ACTIVITY
Pictures aside, reproduce exactly and only the lines from the one containing "Someone swapped the" through the end of the records.

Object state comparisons
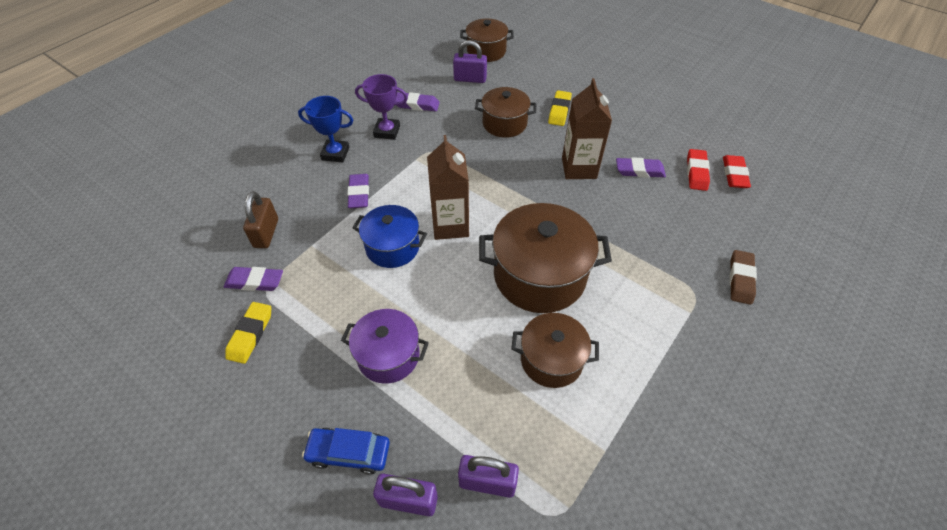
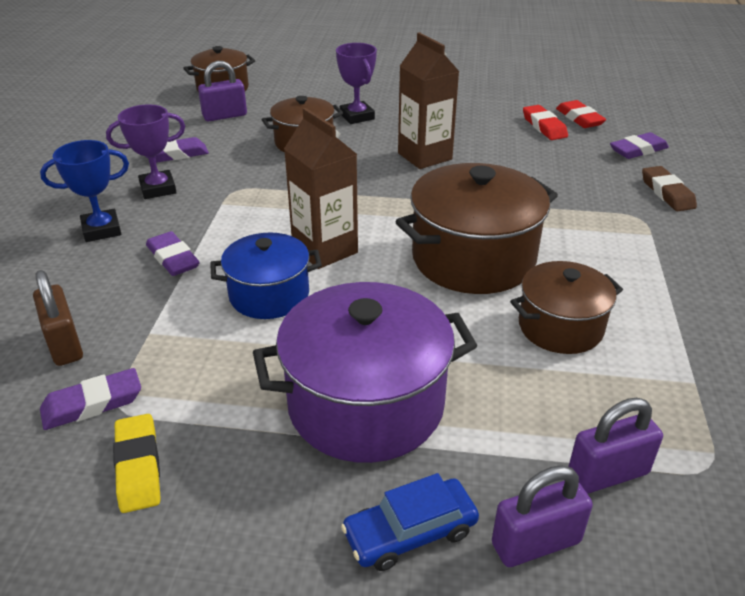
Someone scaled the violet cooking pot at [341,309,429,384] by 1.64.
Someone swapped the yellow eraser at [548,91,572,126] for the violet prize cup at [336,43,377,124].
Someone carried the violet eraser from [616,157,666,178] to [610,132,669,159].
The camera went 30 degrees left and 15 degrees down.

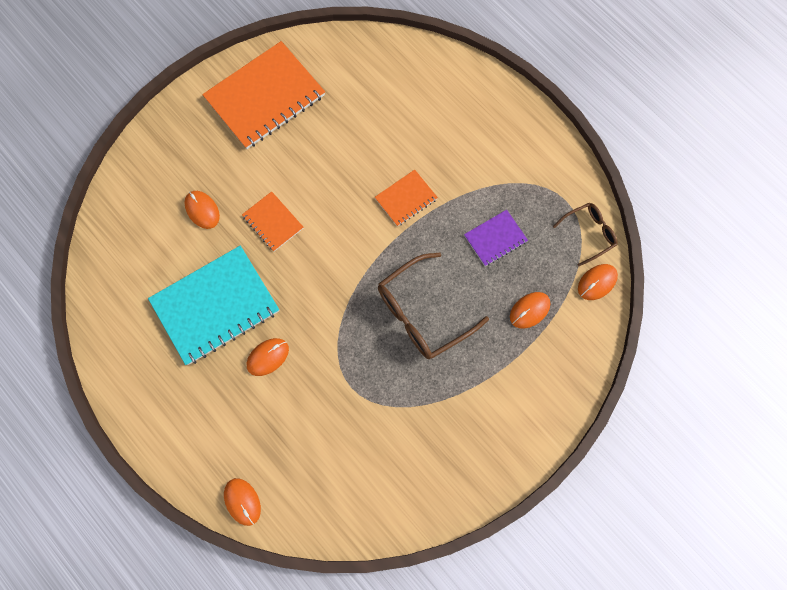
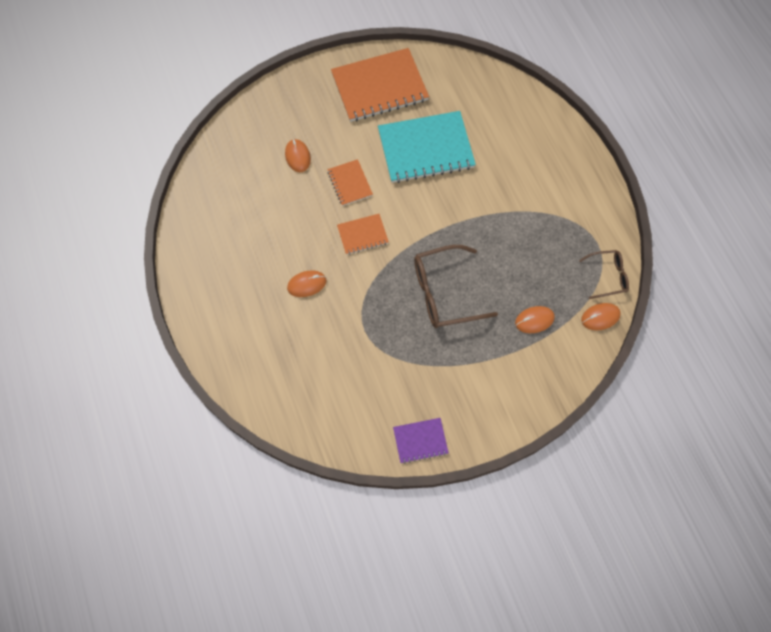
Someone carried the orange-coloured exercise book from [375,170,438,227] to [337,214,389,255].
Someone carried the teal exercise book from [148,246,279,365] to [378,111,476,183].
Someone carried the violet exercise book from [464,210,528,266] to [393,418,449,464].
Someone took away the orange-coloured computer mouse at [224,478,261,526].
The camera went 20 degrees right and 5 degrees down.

SOLUTION
Someone swapped the yellow eraser at [548,91,572,126] for the violet prize cup at [336,43,377,124].
Someone carried the violet eraser from [616,157,666,178] to [610,132,669,159].
The camera went 30 degrees left and 15 degrees down.

Someone carried the orange-coloured exercise book from [375,170,438,227] to [337,214,389,255].
Someone carried the teal exercise book from [148,246,279,365] to [378,111,476,183].
Someone carried the violet exercise book from [464,210,528,266] to [393,418,449,464].
Someone took away the orange-coloured computer mouse at [224,478,261,526].
The camera went 20 degrees right and 5 degrees down.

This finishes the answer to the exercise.